Work instruction: Give back every line of the material below exactly, but no images.

Dataset excerpt:
__________
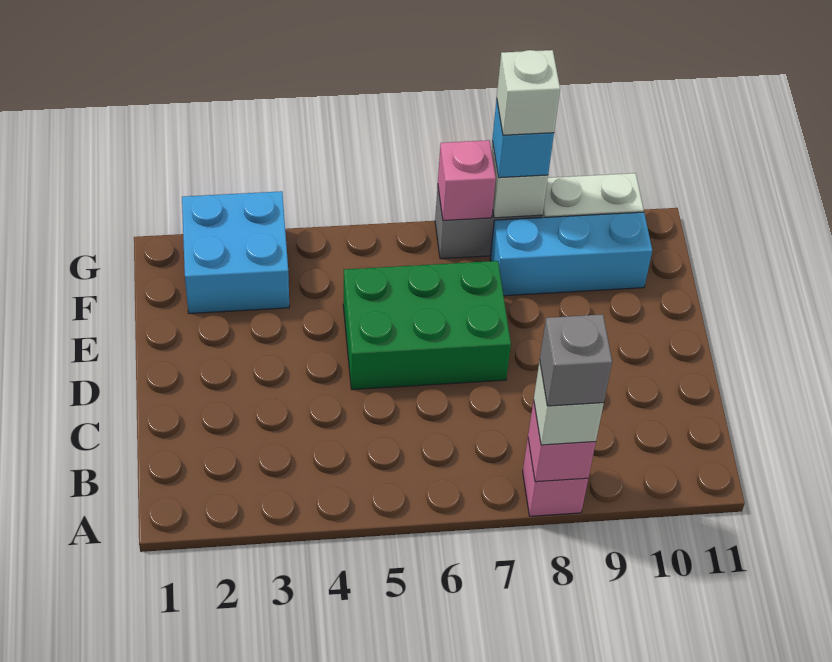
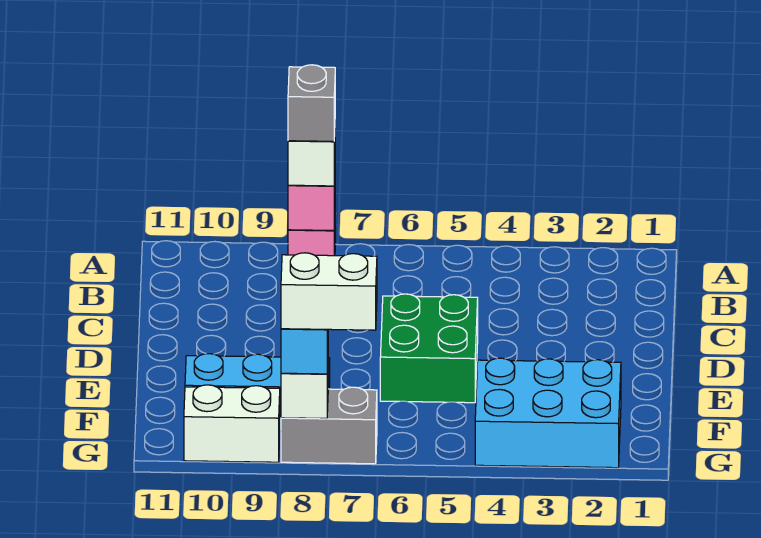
green brick D5:E7 level 1 -> green brick D5:E6 level 1
cyan brick F2:G3 level 1 -> cyan brick F2:G4 level 1
pink brick G7 level 2 -> none
white brick G8 level 4 -> white brick G7:G8 level 4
__________
Task output:
green brick D5:E7 level 1 -> green brick D5:E6 level 1
cyan brick F2:G3 level 1 -> cyan brick F2:G4 level 1
pink brick G7 level 2 -> none
white brick G8 level 4 -> white brick G7:G8 level 4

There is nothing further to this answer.